GIVEN TASK>
Rewrite the items from the line with "Give the centreline" to the line with "road 4 (track): [(310,103),(253,16),(275,0)]", putting "unpaved" wherever "track" appears and keeping everything else the same.

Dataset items

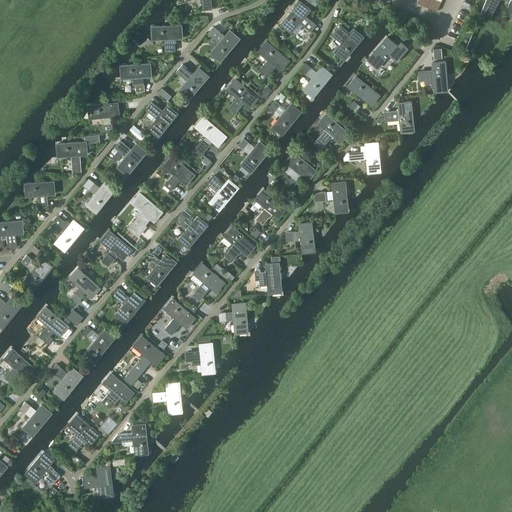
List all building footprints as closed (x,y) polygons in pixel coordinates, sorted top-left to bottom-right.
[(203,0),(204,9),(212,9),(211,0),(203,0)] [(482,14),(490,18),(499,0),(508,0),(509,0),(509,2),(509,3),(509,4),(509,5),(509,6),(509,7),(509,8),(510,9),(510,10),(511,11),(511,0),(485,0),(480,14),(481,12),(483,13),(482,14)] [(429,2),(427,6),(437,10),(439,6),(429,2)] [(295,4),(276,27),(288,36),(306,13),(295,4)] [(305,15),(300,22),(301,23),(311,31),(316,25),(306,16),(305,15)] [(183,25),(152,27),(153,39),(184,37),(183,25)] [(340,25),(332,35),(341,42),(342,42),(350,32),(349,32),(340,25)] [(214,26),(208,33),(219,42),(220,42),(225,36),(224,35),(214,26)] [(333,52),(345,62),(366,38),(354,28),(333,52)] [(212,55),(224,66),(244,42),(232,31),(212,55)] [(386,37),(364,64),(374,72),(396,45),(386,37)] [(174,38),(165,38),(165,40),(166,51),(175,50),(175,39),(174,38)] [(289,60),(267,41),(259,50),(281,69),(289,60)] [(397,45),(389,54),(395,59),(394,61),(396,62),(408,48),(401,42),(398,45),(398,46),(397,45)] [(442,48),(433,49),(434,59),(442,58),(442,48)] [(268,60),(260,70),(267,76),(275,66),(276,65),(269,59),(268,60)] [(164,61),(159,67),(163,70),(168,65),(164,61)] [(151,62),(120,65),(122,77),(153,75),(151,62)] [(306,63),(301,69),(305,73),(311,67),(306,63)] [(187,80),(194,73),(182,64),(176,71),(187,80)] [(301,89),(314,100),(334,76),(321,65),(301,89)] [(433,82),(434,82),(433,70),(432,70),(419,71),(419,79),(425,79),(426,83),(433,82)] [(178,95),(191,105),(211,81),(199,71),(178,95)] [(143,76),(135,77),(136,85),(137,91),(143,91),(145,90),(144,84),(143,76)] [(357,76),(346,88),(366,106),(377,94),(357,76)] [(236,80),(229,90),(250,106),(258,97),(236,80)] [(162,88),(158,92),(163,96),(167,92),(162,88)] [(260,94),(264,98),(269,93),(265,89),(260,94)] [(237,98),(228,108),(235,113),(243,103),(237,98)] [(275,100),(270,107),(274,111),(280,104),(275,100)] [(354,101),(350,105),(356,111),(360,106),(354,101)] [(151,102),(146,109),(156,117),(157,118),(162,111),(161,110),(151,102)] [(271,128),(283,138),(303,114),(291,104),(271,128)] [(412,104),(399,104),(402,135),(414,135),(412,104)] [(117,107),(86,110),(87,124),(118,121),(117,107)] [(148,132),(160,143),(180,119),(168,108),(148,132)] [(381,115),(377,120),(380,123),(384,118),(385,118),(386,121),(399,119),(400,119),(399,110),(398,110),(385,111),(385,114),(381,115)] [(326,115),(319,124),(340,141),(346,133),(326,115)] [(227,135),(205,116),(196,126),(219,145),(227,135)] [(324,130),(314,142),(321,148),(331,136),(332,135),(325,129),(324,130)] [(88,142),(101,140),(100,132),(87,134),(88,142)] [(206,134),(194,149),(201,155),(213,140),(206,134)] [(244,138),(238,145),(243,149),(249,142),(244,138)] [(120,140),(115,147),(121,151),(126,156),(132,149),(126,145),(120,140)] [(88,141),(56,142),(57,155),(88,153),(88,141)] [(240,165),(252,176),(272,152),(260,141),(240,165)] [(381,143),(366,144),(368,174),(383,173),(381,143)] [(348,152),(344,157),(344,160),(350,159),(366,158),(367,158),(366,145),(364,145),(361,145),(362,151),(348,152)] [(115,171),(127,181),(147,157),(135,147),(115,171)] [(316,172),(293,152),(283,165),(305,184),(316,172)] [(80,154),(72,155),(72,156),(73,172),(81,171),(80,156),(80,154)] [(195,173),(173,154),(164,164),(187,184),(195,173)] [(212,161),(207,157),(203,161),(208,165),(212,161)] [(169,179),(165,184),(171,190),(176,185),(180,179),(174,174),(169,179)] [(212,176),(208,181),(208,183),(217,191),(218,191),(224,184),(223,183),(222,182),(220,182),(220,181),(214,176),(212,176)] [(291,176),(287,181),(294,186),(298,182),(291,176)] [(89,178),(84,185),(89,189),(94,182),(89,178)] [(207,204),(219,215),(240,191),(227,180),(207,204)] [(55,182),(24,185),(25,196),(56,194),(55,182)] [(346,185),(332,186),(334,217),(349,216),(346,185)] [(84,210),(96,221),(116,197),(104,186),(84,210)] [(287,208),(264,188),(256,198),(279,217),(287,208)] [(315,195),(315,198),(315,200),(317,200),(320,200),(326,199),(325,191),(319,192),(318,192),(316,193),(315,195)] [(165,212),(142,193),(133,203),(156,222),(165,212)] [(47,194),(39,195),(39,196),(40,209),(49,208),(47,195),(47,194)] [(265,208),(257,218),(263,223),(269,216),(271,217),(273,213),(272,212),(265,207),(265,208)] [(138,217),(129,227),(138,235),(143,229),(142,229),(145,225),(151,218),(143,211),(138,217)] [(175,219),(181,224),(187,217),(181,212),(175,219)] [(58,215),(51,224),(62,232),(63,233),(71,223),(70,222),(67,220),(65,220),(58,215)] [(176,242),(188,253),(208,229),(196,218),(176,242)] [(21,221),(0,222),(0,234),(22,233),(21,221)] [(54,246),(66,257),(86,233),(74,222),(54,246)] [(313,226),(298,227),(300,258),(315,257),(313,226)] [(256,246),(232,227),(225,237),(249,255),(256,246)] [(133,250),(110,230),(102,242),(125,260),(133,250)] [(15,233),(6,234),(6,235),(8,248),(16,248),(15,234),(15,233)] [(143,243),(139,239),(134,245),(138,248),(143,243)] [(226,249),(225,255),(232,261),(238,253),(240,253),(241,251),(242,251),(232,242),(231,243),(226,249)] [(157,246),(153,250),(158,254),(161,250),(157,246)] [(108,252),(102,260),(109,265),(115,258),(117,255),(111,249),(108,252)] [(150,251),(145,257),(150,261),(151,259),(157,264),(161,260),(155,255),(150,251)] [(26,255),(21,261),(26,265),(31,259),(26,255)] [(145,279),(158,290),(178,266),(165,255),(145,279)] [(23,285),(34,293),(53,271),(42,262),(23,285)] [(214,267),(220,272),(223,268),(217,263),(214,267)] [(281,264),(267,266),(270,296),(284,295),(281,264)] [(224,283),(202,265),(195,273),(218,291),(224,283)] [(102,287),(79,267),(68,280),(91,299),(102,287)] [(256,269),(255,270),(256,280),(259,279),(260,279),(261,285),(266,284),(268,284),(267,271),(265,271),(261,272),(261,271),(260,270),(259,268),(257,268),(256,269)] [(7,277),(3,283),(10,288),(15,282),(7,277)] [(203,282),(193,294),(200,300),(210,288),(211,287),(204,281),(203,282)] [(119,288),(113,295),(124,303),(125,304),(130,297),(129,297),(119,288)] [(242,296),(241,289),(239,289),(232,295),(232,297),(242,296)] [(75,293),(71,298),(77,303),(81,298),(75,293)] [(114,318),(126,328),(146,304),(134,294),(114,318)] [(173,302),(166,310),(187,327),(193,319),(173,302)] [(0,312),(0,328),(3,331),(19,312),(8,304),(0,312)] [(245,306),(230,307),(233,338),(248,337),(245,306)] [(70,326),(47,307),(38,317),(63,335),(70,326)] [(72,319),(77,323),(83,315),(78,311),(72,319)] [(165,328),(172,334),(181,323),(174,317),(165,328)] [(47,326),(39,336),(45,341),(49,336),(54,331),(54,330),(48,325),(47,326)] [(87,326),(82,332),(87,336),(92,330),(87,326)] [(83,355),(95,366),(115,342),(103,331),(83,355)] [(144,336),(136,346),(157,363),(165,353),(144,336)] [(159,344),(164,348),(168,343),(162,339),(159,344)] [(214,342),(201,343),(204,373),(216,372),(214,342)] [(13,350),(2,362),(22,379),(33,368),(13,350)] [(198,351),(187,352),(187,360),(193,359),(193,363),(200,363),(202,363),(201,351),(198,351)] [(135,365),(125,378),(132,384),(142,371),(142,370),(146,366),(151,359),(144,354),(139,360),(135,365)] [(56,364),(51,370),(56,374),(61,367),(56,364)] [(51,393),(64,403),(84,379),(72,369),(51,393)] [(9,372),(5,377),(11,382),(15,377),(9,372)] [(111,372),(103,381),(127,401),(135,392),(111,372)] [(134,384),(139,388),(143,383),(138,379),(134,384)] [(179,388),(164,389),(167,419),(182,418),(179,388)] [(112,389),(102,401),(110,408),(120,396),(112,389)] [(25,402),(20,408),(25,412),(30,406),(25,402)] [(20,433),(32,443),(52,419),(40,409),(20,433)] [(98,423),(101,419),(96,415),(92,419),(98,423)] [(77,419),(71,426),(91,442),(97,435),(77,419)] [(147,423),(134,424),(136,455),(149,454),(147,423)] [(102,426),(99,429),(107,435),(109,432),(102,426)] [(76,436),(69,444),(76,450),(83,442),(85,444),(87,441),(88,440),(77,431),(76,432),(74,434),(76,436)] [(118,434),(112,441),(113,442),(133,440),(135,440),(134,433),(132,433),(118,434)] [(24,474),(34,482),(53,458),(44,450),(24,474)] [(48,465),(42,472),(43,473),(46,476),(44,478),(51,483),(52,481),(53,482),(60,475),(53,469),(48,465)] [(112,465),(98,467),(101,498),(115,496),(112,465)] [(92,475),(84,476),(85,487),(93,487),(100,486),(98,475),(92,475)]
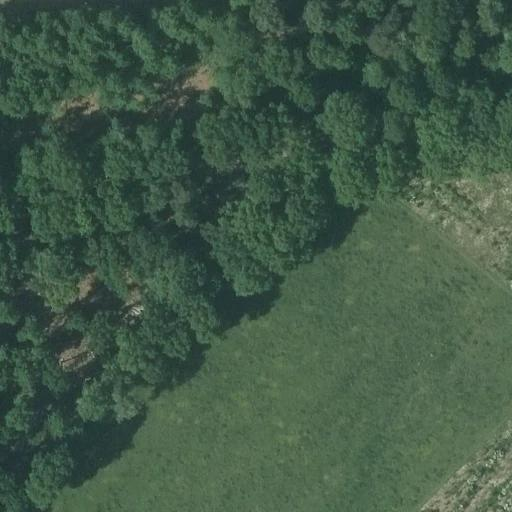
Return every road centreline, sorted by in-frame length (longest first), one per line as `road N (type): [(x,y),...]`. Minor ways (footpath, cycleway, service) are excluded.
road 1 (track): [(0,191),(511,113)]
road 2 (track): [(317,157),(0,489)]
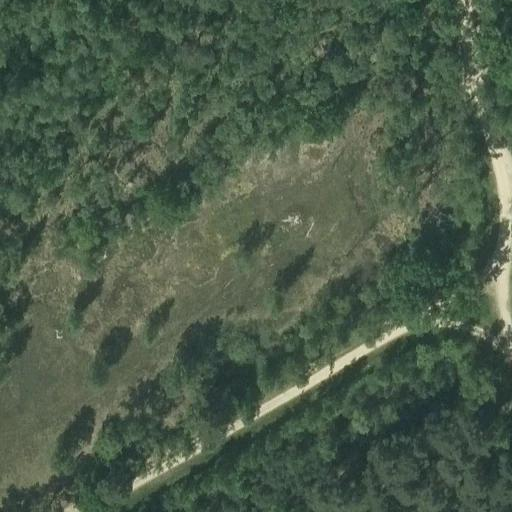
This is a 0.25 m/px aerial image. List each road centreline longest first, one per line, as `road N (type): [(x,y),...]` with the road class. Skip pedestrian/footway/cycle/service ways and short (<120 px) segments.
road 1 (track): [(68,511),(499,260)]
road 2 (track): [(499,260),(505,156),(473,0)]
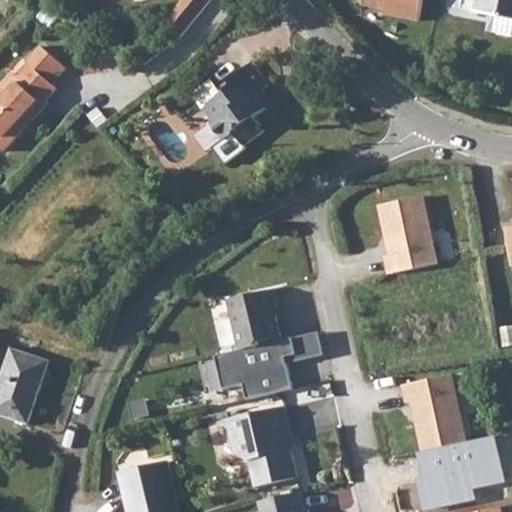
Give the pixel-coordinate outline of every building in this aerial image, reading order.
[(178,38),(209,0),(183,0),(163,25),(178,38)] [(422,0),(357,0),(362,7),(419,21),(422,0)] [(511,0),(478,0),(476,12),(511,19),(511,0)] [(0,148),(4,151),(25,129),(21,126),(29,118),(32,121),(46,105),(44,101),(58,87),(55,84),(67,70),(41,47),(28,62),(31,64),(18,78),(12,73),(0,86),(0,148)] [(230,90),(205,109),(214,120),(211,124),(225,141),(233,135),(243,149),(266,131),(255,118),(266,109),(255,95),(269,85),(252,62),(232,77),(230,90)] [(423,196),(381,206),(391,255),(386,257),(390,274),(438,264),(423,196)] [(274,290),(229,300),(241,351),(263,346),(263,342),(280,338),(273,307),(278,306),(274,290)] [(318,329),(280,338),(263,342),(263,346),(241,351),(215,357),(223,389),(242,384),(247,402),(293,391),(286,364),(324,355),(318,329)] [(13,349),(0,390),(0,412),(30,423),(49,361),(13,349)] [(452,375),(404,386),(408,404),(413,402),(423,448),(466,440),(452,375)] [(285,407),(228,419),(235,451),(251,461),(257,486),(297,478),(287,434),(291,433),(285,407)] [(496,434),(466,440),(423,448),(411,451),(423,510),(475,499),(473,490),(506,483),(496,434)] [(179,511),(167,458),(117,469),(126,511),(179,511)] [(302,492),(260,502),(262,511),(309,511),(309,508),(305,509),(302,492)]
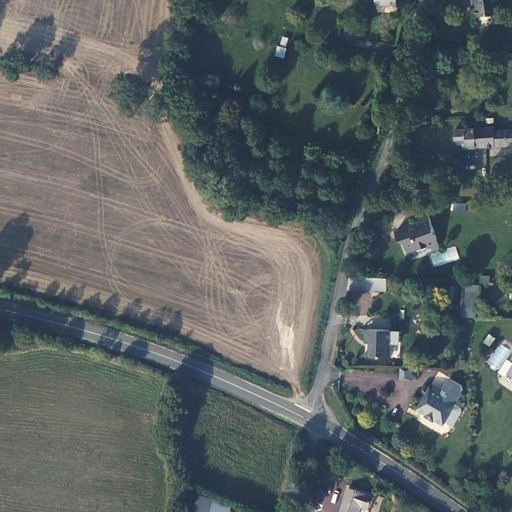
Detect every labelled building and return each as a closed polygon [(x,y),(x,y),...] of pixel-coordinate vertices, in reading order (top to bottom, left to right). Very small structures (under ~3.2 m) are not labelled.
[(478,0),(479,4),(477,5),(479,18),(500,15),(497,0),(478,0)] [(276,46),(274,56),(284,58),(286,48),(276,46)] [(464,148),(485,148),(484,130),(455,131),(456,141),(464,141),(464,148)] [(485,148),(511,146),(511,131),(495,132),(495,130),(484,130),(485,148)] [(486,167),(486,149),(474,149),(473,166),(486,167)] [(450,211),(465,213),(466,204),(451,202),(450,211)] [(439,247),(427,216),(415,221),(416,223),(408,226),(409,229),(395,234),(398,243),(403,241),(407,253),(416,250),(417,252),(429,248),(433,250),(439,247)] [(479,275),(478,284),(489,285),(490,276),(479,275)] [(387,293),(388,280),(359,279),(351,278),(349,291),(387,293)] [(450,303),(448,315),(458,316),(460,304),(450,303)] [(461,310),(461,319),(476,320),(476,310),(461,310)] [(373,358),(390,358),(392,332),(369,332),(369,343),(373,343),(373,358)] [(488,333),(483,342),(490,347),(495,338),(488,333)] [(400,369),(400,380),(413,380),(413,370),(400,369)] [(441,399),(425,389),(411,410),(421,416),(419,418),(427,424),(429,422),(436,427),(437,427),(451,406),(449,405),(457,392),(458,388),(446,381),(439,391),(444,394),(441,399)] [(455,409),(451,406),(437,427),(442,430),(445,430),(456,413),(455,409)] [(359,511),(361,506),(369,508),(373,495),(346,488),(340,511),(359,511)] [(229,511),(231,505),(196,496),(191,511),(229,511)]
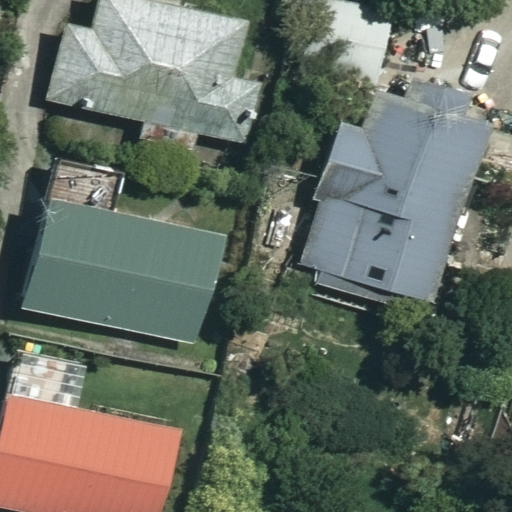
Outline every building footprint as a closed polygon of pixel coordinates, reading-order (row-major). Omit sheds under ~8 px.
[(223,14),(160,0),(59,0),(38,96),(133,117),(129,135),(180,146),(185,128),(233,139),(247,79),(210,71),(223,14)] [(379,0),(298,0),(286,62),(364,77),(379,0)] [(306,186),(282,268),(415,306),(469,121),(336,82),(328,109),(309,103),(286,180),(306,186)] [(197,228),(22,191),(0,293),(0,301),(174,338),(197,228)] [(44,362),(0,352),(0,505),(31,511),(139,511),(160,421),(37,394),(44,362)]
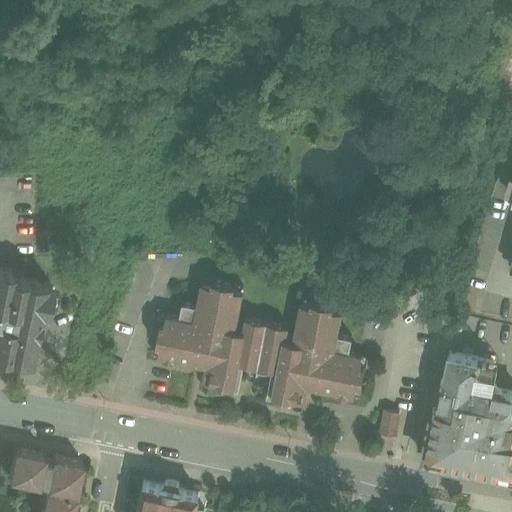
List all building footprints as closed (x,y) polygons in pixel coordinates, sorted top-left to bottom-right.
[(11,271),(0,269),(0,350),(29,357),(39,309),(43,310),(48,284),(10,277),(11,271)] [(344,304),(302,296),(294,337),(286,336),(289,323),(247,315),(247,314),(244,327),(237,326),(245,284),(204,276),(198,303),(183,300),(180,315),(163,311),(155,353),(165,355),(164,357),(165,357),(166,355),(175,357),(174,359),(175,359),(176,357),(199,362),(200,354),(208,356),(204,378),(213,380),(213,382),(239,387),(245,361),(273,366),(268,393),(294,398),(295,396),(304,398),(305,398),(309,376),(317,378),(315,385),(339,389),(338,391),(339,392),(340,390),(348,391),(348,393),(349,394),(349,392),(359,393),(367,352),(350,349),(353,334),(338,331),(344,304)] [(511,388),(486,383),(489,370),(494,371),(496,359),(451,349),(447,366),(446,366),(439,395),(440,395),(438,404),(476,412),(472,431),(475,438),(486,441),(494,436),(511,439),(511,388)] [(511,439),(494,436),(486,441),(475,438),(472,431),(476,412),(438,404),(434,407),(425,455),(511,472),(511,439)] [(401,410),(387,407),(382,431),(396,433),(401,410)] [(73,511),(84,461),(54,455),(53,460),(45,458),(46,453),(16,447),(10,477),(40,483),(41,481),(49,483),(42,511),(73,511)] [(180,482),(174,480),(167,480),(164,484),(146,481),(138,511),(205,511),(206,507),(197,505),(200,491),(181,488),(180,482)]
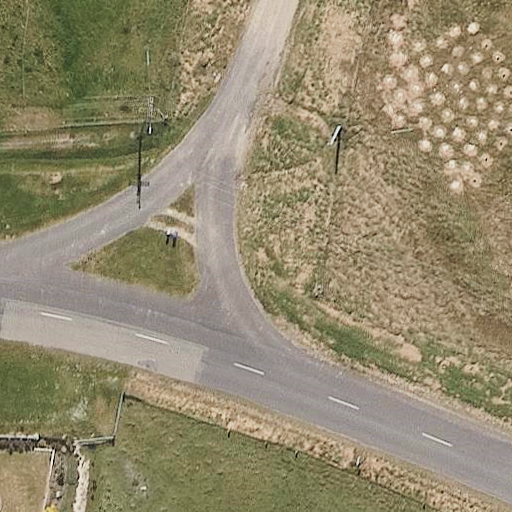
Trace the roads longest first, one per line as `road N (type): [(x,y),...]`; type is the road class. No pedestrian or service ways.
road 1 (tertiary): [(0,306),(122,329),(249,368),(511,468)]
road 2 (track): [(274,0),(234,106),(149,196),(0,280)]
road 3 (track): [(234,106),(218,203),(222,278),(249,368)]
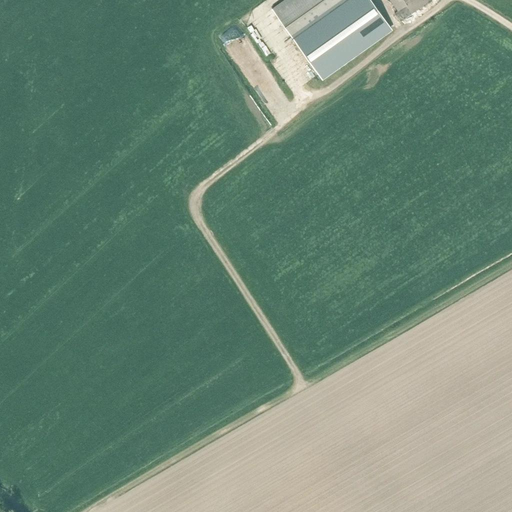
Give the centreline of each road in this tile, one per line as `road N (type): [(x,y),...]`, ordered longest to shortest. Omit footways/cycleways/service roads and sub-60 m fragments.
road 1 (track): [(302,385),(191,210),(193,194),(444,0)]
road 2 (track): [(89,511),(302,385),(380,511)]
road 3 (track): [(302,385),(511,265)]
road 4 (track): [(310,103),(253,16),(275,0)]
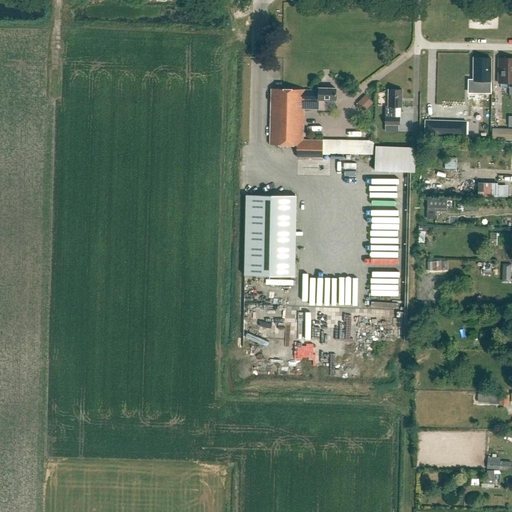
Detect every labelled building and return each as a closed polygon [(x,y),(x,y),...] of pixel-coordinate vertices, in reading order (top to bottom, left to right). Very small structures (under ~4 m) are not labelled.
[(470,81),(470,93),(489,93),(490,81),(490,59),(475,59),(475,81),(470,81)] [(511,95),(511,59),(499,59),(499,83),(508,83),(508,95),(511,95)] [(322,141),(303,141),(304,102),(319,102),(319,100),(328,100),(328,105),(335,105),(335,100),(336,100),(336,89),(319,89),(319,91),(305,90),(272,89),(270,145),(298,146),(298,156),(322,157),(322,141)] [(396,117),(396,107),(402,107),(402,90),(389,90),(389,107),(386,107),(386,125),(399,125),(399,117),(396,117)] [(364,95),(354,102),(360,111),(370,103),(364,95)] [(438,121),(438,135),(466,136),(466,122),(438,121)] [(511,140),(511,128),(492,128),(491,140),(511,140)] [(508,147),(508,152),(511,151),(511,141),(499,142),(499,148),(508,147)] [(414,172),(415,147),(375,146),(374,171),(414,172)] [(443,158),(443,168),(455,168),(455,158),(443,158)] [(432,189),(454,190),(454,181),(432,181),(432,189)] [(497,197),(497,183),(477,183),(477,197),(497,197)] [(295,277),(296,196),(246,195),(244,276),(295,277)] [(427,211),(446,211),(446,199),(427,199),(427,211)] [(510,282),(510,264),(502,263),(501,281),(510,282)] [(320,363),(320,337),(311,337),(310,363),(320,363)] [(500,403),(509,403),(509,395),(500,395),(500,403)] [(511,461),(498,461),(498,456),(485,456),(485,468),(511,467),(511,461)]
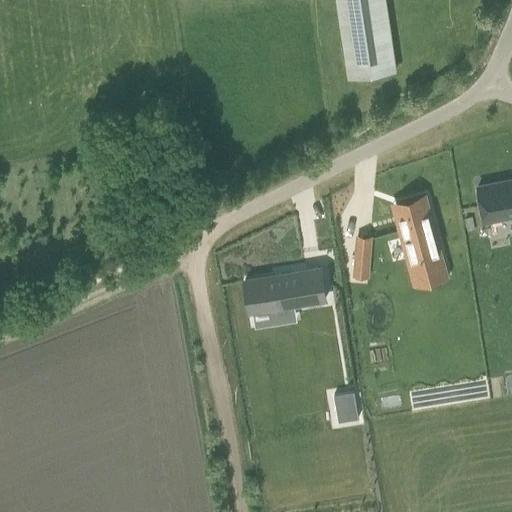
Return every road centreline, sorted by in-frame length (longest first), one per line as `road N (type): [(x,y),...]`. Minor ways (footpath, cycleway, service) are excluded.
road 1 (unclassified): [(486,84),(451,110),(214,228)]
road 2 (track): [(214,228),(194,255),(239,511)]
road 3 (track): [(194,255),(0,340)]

RESULT FOR THIS EXERCISE>
Give the centreline of each road in this tile, one per line as `road N (type): [(x,y),...]`, ordered longest to shortest. Omit footways/cycleways/service roads and sub-60 m fragments.
road 1 (unpaved): [(302,385),(191,210),(193,194),(444,0)]
road 2 (unpaved): [(89,511),(302,385),(380,511)]
road 3 (unpaved): [(302,385),(511,265)]
road 4 (unpaved): [(310,103),(253,16),(275,0)]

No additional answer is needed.